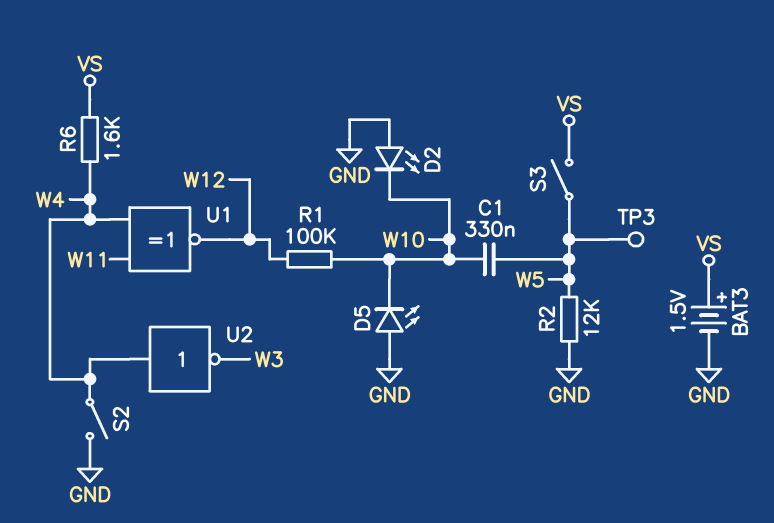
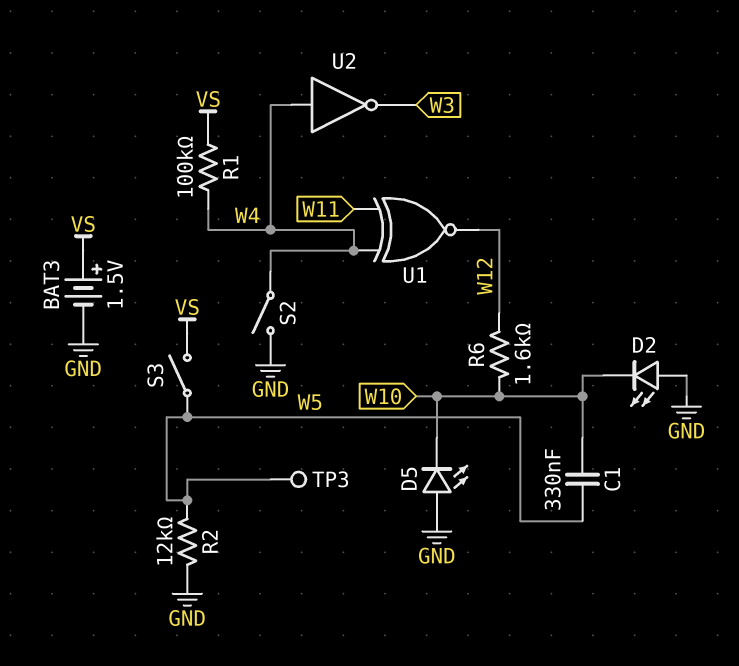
R1: 100k (W10, W12) -> 100k (VS, W4)
R6: 1.6k (VS, W4) -> 1.6k (W10, W12)

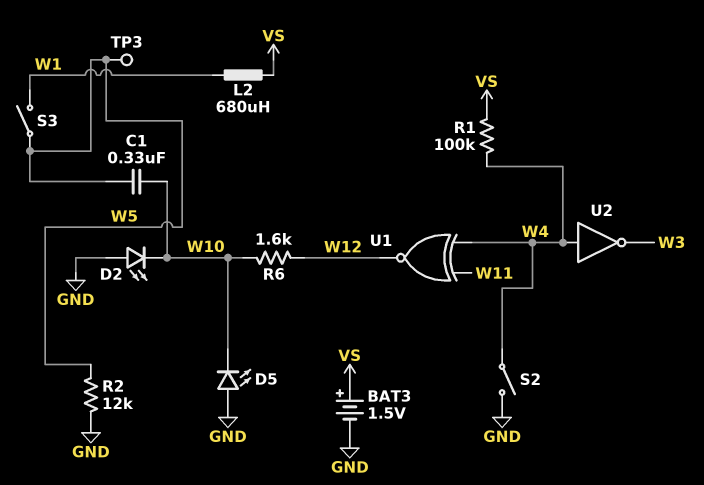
L2: none -> 680uH (VS, W1)
S3: switch (VS, W5) -> switch (W1, W5)

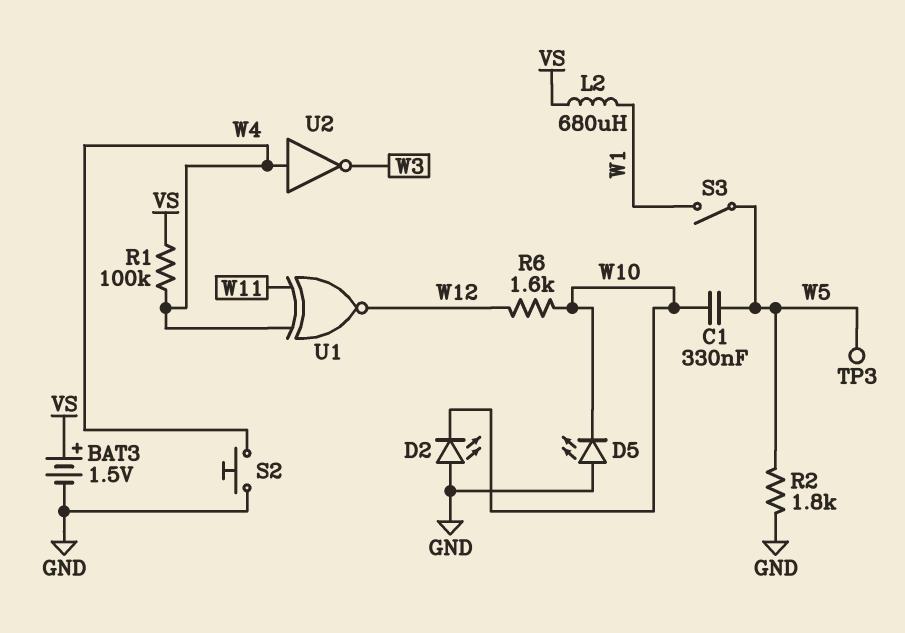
R2: 12k (GND, W5) -> 1.8k (GND, W5)
S2: switch (GND, W4) -> button (GND, W4)

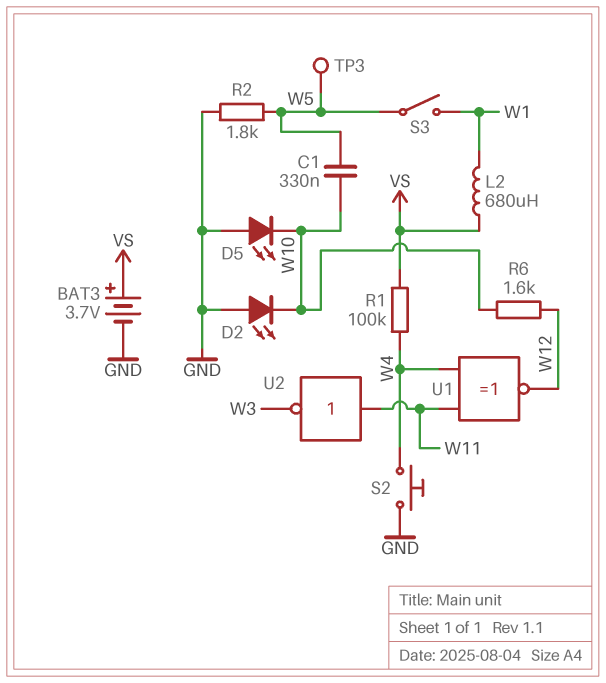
BAT3: 1.5V (plus VS, minus GND) -> 3.7V (plus VS, minus GND)
U2: NOT (in W4, out W3) -> NOT (in W11, out W3)

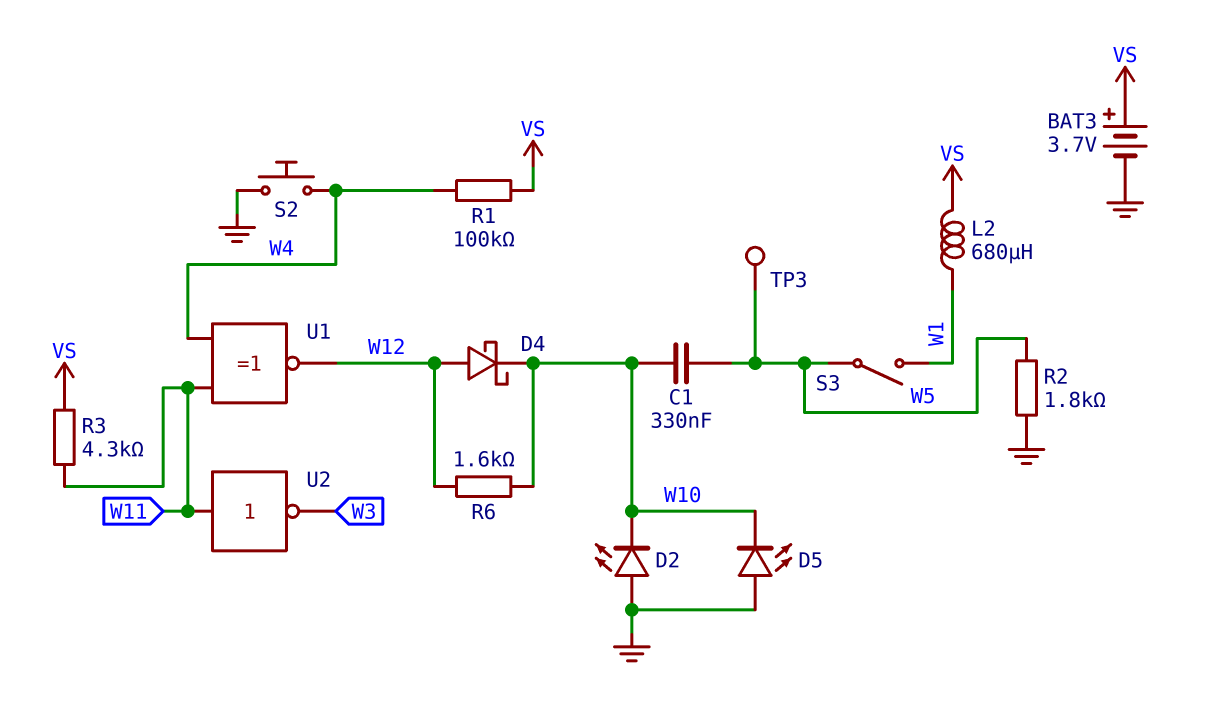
D4: none -> schottky (A W12, K W10)
R3: none -> 4.3k (VS, W11)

______

◆ **Task to carry out**: Retype the whole listing. Keep every word exact but include no pictures.

◆ **Answer for this exercise**:
R1: 100k (W10, W12) -> 100k (VS, W4)
R6: 1.6k (VS, W4) -> 1.6k (W10, W12)

L2: none -> 680uH (VS, W1)
S3: switch (VS, W5) -> switch (W1, W5)

R2: 12k (GND, W5) -> 1.8k (GND, W5)
S2: switch (GND, W4) -> button (GND, W4)

BAT3: 1.5V (plus VS, minus GND) -> 3.7V (plus VS, minus GND)
U2: NOT (in W4, out W3) -> NOT (in W11, out W3)

D4: none -> schottky (A W12, K W10)
R3: none -> 4.3k (VS, W11)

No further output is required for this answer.